[[ Data shown, beginning ]]

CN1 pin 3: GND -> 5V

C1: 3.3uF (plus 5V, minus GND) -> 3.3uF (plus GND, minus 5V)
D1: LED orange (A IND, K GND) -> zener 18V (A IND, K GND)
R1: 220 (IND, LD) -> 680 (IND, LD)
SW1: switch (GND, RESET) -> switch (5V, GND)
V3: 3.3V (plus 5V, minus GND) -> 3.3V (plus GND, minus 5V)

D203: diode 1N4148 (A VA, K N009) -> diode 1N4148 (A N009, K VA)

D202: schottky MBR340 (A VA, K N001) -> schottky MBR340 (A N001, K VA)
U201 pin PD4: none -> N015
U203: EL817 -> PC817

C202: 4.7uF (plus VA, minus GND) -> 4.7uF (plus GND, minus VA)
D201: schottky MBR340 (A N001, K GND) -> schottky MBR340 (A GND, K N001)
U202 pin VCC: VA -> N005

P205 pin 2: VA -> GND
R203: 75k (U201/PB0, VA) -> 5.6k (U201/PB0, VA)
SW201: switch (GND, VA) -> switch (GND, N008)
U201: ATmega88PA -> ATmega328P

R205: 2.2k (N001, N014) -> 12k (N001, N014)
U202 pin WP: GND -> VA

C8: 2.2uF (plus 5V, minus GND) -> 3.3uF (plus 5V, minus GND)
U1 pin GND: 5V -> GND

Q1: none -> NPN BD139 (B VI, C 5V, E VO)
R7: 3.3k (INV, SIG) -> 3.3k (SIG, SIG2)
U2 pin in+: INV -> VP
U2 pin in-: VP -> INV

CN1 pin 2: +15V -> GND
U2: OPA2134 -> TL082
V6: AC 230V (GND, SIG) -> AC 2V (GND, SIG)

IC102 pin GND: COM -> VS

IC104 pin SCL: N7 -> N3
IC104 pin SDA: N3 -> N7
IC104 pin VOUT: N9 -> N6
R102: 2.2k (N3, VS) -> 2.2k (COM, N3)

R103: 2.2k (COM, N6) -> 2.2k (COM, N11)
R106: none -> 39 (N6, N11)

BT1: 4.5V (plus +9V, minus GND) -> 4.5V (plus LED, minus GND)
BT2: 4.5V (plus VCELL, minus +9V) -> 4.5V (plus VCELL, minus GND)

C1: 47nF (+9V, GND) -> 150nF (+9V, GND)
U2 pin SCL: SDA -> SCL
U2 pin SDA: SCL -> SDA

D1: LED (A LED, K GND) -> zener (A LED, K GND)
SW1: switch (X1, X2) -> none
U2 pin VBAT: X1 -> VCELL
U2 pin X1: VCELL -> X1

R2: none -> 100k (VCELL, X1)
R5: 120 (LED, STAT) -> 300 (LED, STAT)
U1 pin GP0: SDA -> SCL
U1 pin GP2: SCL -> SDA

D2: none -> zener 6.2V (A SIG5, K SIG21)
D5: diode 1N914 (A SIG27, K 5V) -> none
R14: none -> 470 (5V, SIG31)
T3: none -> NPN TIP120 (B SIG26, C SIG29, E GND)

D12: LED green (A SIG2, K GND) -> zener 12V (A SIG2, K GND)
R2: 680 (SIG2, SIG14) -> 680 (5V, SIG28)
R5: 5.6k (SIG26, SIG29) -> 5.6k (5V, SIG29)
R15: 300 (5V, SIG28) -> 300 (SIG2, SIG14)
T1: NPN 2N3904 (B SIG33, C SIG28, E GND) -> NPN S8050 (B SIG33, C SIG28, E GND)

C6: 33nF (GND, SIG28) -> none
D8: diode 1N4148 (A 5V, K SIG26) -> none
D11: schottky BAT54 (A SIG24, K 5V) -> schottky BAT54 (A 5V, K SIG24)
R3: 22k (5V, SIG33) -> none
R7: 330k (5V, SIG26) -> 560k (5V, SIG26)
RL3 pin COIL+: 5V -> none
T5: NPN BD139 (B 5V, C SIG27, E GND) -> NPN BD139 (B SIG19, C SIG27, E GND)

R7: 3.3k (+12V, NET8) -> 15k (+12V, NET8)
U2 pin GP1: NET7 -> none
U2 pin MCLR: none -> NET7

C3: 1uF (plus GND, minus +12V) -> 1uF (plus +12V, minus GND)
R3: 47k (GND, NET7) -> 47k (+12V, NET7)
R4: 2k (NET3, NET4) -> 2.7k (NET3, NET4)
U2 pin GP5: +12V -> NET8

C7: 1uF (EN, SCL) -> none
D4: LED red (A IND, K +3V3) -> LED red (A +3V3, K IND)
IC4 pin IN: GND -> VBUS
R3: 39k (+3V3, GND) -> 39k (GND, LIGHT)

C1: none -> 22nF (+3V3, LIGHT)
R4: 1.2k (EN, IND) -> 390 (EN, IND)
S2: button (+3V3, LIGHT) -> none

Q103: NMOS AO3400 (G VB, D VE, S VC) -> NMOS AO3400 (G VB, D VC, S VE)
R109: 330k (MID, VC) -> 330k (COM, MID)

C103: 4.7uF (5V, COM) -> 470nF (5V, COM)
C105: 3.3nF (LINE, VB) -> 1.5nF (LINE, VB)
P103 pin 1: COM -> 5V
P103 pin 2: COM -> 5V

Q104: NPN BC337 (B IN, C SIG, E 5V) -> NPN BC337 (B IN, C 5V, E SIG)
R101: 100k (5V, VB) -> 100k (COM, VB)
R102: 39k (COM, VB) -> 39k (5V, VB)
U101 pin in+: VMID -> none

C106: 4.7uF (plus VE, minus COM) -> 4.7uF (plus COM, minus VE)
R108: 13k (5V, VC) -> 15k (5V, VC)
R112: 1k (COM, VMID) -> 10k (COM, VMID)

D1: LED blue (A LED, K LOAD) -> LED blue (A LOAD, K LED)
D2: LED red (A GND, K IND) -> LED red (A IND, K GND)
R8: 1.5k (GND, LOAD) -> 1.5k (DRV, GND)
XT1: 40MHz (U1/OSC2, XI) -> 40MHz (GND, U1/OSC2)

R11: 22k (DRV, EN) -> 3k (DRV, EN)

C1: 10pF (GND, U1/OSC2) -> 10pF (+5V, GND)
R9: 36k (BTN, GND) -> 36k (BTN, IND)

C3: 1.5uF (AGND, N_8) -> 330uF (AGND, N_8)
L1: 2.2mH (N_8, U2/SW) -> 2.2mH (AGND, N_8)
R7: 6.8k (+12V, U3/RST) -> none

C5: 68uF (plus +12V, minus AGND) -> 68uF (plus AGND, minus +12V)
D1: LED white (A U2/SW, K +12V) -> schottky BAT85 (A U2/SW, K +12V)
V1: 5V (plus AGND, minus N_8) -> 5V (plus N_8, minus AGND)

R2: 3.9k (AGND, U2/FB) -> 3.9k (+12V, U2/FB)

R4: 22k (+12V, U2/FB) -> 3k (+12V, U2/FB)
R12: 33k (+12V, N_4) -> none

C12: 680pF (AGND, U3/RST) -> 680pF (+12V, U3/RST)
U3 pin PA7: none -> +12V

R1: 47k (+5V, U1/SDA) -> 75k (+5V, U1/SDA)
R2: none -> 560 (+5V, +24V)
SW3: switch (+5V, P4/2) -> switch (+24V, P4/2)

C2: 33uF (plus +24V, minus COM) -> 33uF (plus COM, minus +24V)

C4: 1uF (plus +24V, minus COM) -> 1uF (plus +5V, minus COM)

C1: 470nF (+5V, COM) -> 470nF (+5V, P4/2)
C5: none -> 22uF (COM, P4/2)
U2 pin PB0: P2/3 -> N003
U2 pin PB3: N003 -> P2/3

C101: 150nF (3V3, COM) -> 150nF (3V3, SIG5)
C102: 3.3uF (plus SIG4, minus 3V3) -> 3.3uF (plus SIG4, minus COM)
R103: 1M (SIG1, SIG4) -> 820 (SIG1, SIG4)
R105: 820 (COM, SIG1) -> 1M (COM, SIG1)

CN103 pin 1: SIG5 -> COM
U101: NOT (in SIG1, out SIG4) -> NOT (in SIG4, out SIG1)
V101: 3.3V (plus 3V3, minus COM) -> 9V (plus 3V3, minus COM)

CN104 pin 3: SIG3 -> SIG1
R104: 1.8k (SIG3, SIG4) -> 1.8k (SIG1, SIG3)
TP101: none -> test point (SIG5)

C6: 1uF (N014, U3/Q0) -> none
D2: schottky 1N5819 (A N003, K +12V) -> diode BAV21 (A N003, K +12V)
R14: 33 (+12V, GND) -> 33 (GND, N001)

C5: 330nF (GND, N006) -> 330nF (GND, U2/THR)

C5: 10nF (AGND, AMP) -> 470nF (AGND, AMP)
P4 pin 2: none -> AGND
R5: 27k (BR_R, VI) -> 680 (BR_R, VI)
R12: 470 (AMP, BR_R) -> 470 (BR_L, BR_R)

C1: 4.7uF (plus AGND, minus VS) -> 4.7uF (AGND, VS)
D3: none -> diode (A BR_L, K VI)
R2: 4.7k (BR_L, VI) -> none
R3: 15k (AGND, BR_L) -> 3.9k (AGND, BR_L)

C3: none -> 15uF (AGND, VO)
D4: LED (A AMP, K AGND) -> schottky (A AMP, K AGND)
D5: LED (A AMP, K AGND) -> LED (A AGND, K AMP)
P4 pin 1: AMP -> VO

[[ Data shown, end ]]

** Your instructions **
Answer with a number only. How many lines in the records include the word "VMID"?

** Exercise output **
2